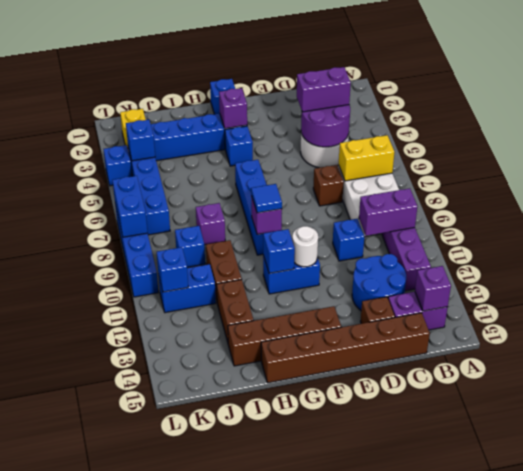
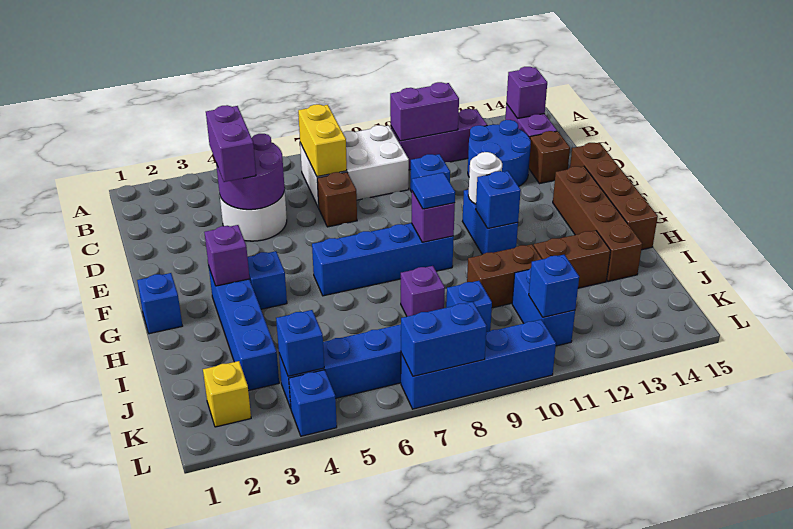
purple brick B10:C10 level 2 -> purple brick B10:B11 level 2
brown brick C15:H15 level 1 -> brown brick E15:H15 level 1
---
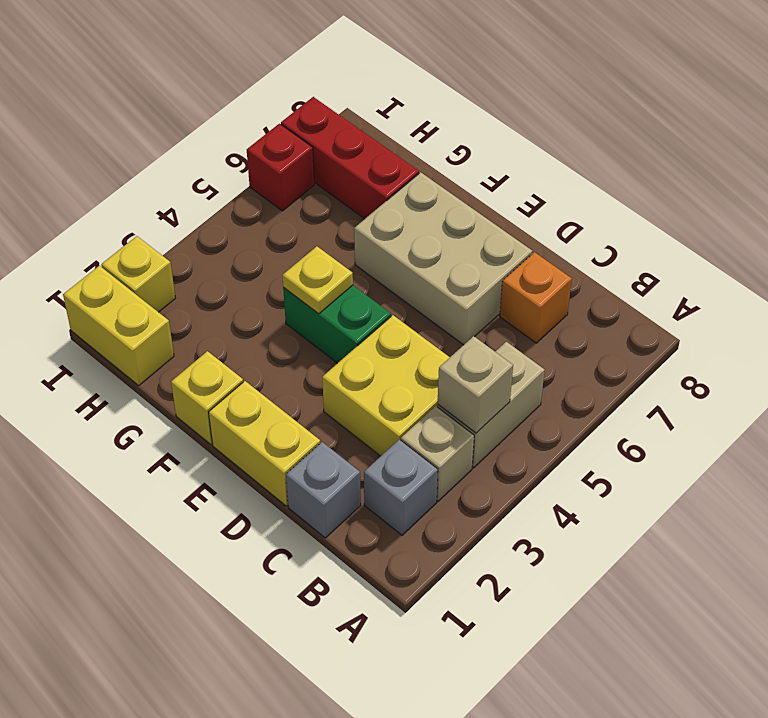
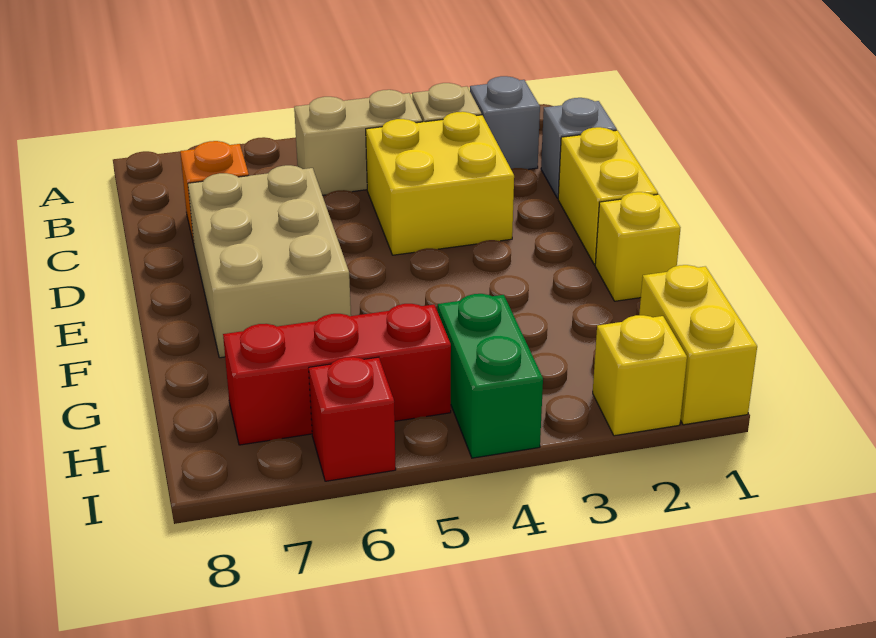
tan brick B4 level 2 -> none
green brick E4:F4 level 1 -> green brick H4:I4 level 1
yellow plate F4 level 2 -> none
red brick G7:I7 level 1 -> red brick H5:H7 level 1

*Task directions*. What you give back must be the stretch above, starting at the line with "tan brick B4 level 2 -> none" and ending at the line with "red brick G7:I7", copied exactly.

*Output of the task*.
tan brick B4 level 2 -> none
green brick E4:F4 level 1 -> green brick H4:I4 level 1
yellow plate F4 level 2 -> none
red brick G7:I7 level 1 -> red brick H5:H7 level 1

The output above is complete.